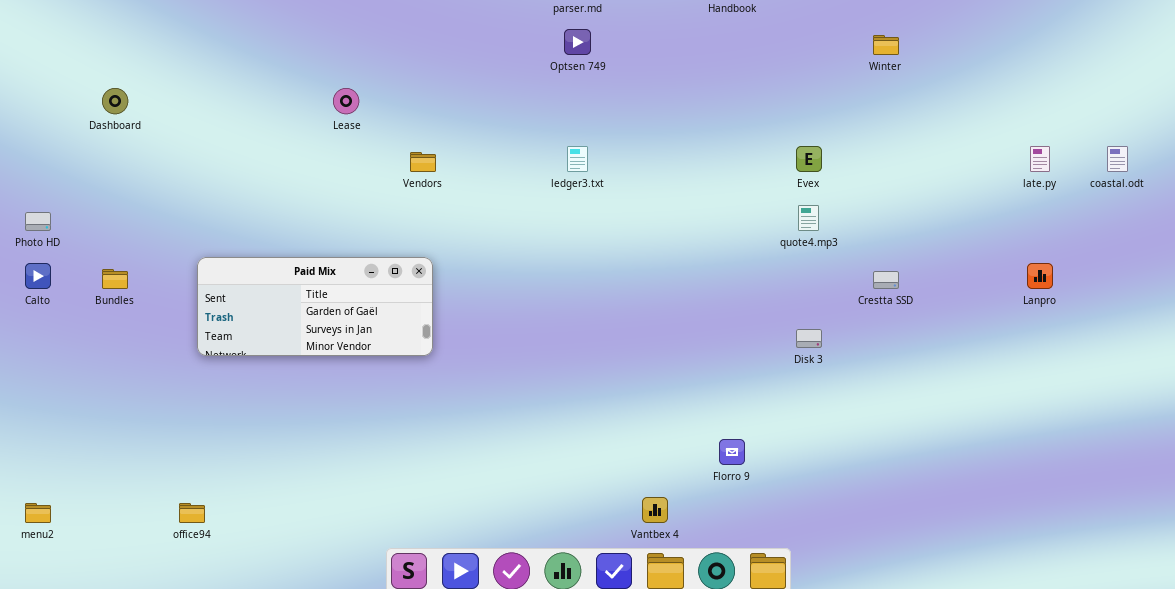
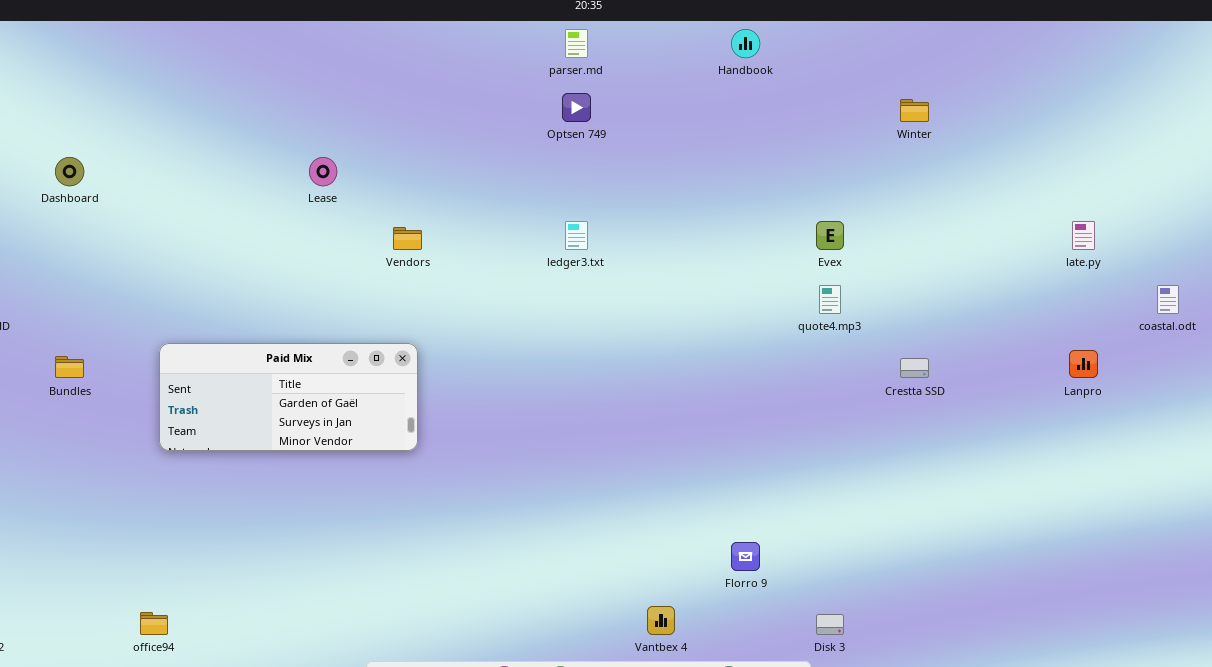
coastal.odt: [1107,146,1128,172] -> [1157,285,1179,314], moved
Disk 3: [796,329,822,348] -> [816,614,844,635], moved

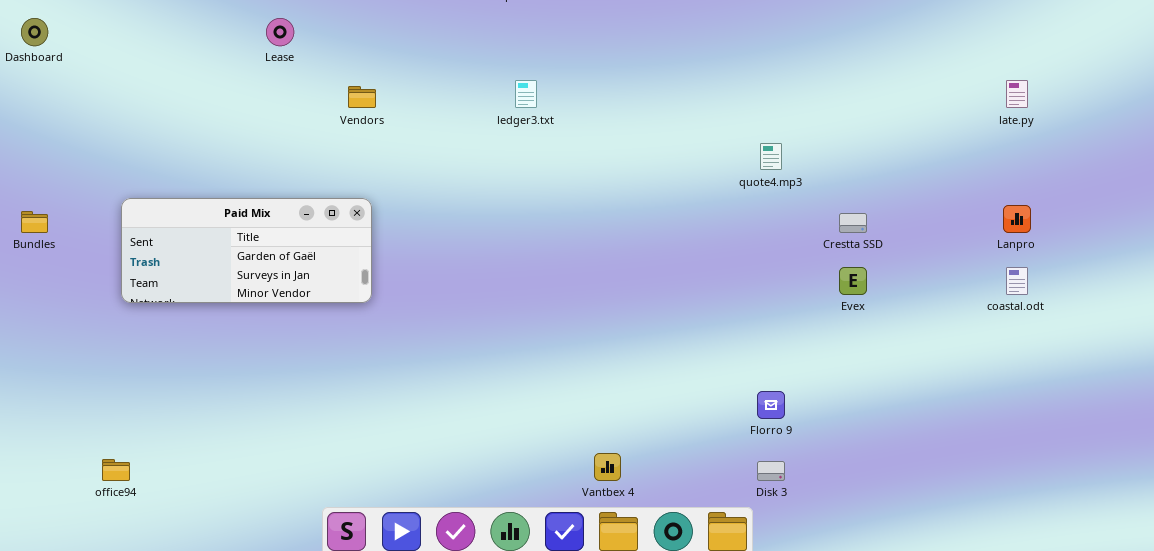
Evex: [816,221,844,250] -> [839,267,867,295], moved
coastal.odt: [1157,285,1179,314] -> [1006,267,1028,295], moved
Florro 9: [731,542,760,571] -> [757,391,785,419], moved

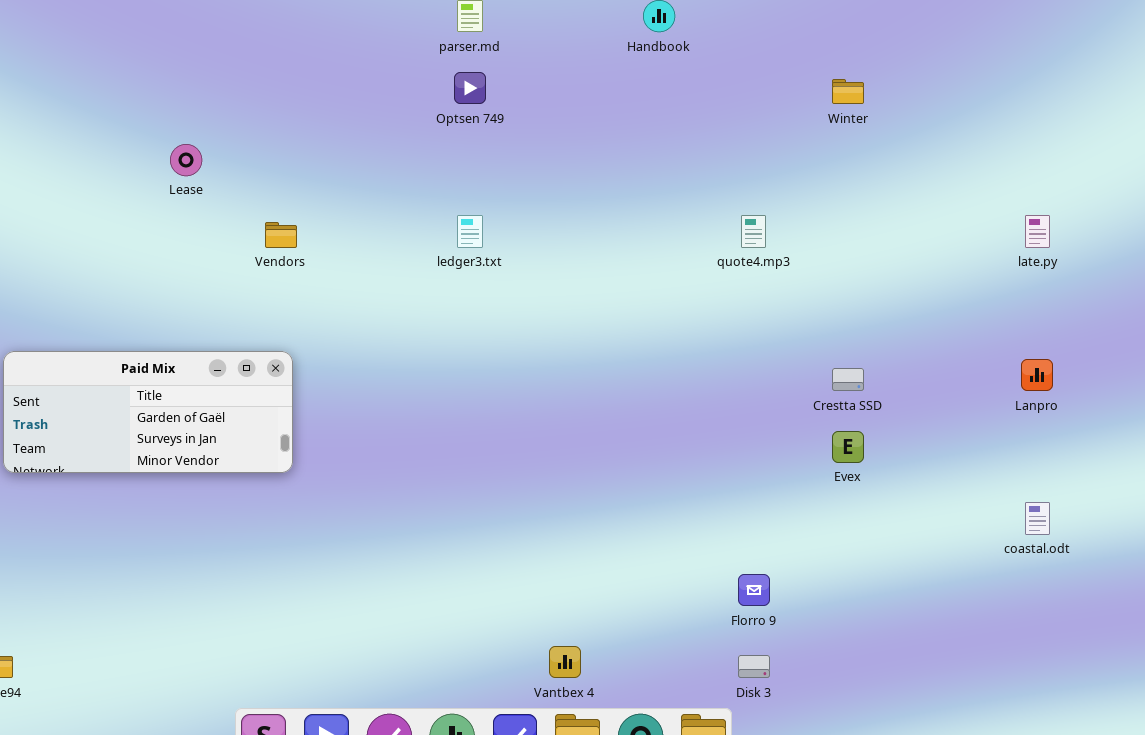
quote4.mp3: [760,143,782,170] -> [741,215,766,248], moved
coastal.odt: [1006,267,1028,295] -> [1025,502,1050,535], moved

##############################

◆ Your goal
Word for word, print out all of the records above; pass over the pictures.

◆ Output for this task
coastal.odt: [1107,146,1128,172] -> [1157,285,1179,314], moved
Disk 3: [796,329,822,348] -> [816,614,844,635], moved

Evex: [816,221,844,250] -> [839,267,867,295], moved
coastal.odt: [1157,285,1179,314] -> [1006,267,1028,295], moved
Florro 9: [731,542,760,571] -> [757,391,785,419], moved

quote4.mp3: [760,143,782,170] -> [741,215,766,248], moved
coastal.odt: [1006,267,1028,295] -> [1025,502,1050,535], moved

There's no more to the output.